[The problem]
Collect every line in the rows that contains the string "kern", treating uppercase and lowercase letters as different.

[Record set]
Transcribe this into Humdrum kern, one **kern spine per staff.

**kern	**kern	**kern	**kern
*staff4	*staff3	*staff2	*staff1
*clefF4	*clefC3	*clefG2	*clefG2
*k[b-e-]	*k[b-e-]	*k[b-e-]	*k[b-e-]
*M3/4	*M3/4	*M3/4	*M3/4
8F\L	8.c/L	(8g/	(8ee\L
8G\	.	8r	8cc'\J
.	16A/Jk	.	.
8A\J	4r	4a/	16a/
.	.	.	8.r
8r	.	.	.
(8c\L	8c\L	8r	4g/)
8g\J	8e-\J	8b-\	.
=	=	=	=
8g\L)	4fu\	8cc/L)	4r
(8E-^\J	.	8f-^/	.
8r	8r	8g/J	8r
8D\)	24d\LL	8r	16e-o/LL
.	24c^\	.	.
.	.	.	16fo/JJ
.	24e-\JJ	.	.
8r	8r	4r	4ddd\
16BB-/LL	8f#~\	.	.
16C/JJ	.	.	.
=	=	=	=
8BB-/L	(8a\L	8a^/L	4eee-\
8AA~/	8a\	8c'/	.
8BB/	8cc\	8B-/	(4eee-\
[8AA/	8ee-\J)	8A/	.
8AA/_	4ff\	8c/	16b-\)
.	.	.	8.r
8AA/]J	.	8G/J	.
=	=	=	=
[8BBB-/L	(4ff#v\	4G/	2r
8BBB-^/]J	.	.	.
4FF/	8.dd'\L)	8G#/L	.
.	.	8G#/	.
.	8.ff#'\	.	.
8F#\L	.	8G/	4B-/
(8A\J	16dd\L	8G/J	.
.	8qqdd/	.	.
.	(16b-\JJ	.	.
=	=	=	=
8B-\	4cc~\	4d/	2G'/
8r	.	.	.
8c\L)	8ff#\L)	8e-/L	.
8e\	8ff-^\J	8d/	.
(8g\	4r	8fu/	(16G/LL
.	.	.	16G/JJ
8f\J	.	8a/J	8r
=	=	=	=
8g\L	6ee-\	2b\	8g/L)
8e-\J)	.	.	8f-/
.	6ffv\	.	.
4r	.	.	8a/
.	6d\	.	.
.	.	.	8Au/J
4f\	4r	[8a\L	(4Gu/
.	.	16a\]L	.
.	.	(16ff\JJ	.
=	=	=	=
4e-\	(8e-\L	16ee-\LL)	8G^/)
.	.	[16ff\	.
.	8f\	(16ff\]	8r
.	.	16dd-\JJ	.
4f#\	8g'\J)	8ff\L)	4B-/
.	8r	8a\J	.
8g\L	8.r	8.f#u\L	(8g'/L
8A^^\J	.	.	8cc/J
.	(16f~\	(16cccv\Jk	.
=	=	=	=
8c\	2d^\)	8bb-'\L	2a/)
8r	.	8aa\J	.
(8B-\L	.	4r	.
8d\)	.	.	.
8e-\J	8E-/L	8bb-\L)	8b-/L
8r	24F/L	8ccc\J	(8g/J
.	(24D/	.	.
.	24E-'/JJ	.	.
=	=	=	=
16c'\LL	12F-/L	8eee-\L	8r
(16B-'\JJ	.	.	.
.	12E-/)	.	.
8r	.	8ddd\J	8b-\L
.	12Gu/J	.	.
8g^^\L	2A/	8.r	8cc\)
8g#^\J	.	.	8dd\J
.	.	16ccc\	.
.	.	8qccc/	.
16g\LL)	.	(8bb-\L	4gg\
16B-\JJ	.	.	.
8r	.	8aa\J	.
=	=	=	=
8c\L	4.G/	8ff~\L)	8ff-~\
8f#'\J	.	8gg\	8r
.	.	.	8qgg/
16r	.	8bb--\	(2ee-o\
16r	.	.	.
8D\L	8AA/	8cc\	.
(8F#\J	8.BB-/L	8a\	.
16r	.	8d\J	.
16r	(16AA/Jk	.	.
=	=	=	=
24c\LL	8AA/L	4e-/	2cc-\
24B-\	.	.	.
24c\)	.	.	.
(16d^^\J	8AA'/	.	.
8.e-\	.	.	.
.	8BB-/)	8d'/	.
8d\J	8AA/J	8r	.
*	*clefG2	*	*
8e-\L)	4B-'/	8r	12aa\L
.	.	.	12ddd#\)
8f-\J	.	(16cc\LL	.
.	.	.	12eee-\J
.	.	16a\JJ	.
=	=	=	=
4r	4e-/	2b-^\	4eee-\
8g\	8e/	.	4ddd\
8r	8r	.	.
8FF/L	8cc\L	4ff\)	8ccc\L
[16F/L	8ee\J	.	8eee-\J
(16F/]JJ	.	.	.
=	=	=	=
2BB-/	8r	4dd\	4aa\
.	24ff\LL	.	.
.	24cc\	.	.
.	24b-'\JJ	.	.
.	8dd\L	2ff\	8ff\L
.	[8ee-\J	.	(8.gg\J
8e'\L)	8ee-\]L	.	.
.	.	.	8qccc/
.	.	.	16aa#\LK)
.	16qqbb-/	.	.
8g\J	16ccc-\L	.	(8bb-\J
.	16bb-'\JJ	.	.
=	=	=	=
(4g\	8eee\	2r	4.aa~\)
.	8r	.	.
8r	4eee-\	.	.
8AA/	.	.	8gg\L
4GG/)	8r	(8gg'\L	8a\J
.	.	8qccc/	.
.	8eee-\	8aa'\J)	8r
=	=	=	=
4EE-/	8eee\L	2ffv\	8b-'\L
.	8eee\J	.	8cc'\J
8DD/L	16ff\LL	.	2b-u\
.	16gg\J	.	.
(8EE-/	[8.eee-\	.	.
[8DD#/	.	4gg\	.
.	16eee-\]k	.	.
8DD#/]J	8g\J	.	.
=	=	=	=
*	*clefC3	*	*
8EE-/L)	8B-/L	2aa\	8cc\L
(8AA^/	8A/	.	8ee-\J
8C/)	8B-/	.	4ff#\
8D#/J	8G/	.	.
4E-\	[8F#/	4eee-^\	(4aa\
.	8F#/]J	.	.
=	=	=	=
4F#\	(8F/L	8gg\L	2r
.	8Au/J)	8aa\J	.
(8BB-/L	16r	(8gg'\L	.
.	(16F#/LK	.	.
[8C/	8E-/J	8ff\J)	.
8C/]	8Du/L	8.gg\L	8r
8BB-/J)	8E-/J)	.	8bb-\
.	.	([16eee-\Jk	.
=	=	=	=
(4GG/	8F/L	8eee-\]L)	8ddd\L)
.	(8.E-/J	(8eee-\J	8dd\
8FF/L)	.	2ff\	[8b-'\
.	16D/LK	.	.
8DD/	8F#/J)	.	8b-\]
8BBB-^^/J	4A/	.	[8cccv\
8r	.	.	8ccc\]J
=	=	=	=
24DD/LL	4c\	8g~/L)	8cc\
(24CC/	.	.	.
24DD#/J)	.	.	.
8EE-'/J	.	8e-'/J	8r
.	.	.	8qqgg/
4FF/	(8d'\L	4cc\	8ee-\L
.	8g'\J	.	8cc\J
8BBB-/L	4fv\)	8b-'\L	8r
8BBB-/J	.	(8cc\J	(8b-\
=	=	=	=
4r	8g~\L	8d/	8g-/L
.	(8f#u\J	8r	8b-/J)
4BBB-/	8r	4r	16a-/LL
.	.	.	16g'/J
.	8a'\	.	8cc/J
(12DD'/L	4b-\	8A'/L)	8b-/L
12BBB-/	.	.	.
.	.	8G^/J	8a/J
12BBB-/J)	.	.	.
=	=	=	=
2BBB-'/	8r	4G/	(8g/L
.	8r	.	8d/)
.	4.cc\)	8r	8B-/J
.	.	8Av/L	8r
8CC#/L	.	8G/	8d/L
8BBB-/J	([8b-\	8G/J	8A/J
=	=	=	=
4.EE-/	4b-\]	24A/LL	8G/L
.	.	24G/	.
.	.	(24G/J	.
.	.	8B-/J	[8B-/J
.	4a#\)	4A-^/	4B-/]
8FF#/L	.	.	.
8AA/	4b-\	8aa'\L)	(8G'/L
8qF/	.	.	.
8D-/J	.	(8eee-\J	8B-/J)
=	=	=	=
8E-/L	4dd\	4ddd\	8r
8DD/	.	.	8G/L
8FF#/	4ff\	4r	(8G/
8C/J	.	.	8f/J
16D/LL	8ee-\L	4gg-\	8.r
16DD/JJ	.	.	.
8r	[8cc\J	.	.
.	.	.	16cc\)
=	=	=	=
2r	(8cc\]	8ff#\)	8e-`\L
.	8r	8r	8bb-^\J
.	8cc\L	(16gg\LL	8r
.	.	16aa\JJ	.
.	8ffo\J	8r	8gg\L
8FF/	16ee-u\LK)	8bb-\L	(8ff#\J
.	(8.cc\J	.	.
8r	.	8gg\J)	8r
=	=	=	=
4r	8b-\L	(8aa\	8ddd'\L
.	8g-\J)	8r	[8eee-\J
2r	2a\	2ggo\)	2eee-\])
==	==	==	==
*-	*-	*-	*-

[Final result]
Transcribe this into Humdrum kern, one **kern spine per staff.
**kern	**kern	**kern	**kern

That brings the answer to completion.